Take the line that contains "green pencil: 10 -> 12" and every line after it in the material below, and quote them exactly.
====== Provided material ======
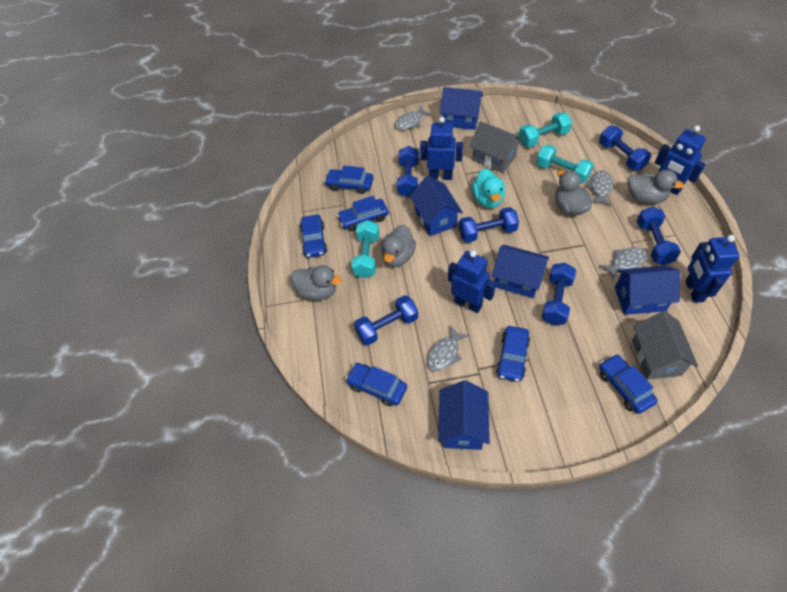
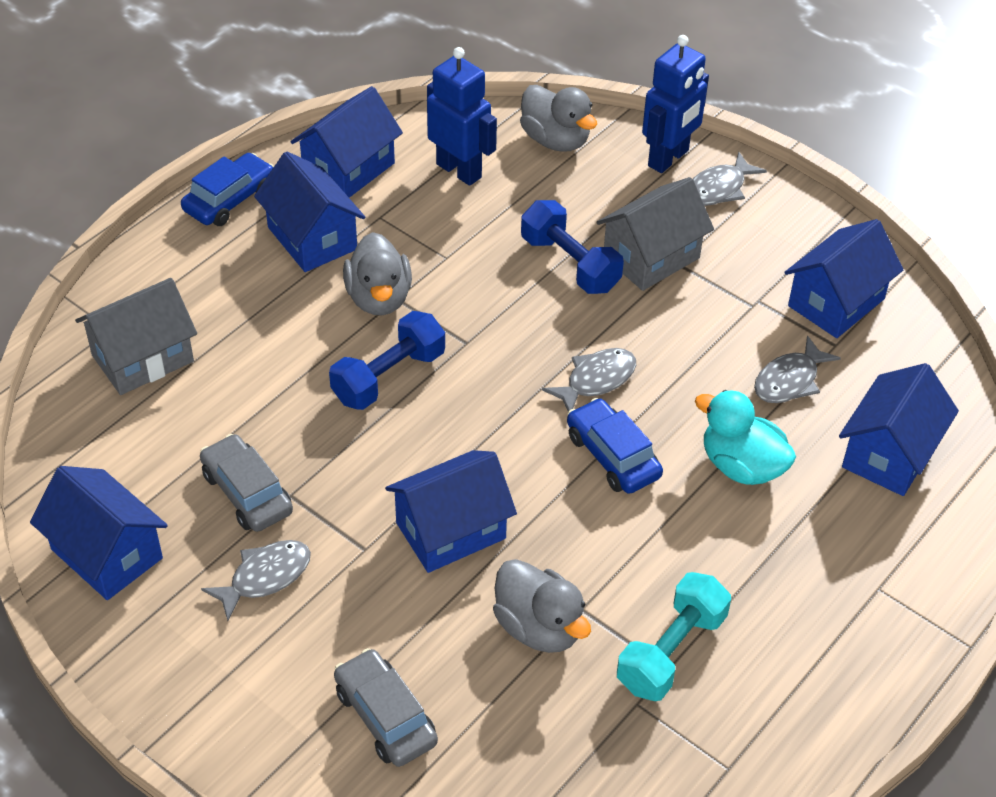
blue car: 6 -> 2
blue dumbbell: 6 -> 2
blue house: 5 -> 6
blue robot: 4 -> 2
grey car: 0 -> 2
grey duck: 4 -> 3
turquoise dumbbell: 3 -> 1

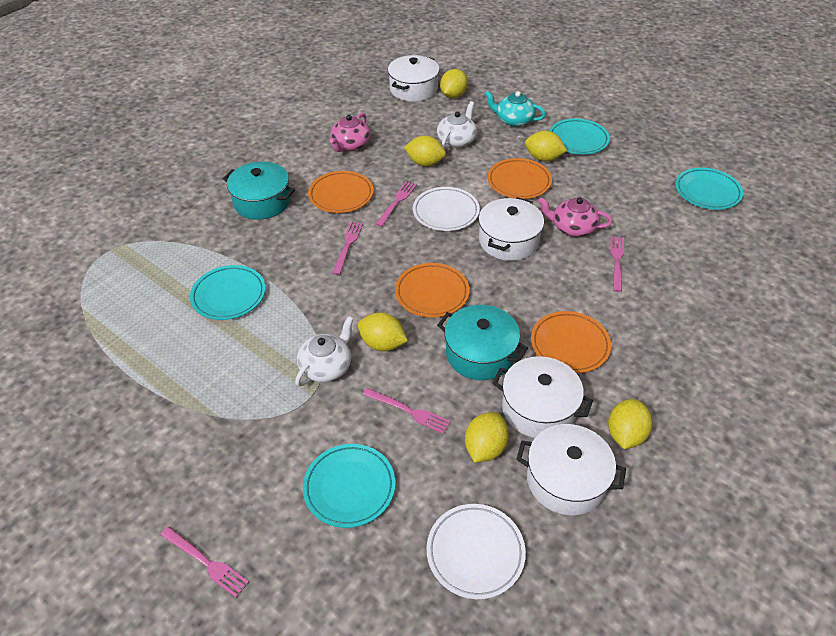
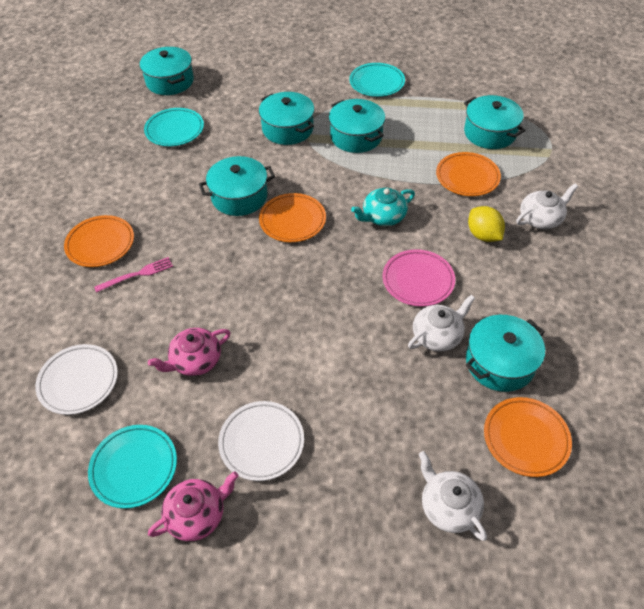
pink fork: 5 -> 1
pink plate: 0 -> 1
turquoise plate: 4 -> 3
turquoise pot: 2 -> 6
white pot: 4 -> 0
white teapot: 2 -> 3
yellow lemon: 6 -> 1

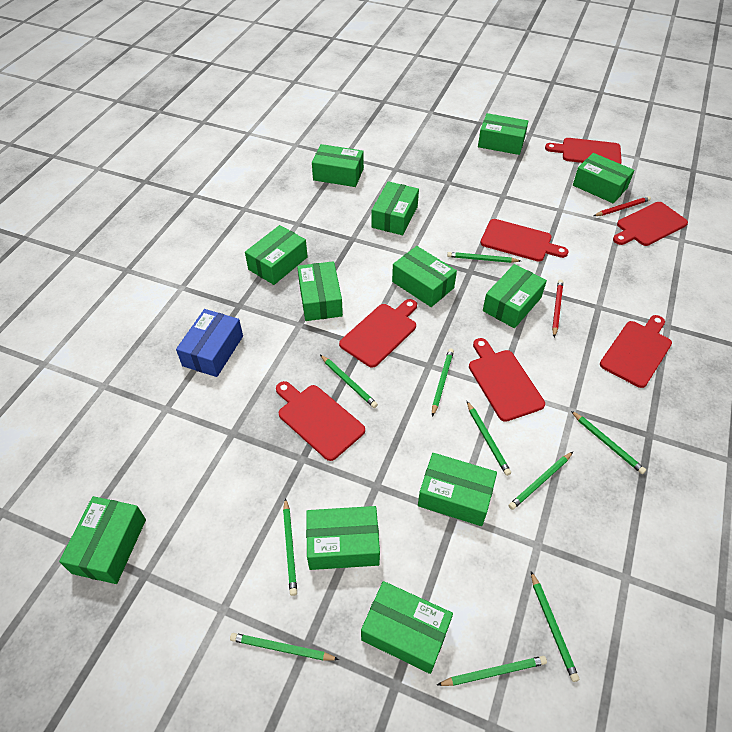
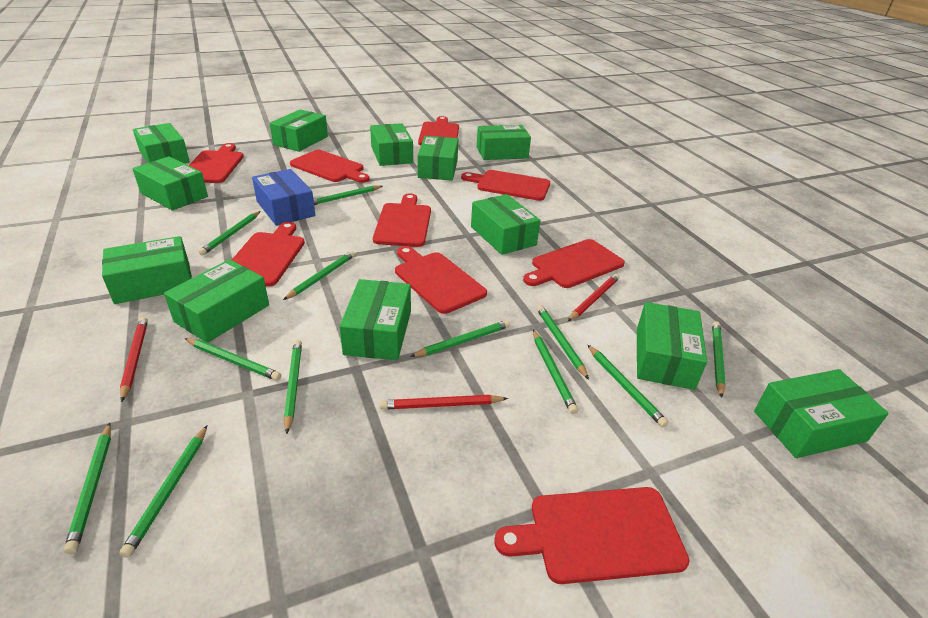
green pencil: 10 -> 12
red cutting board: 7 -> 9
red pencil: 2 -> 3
======
### [Answer box]
green pencil: 10 -> 12
red cutting board: 7 -> 9
red pencil: 2 -> 3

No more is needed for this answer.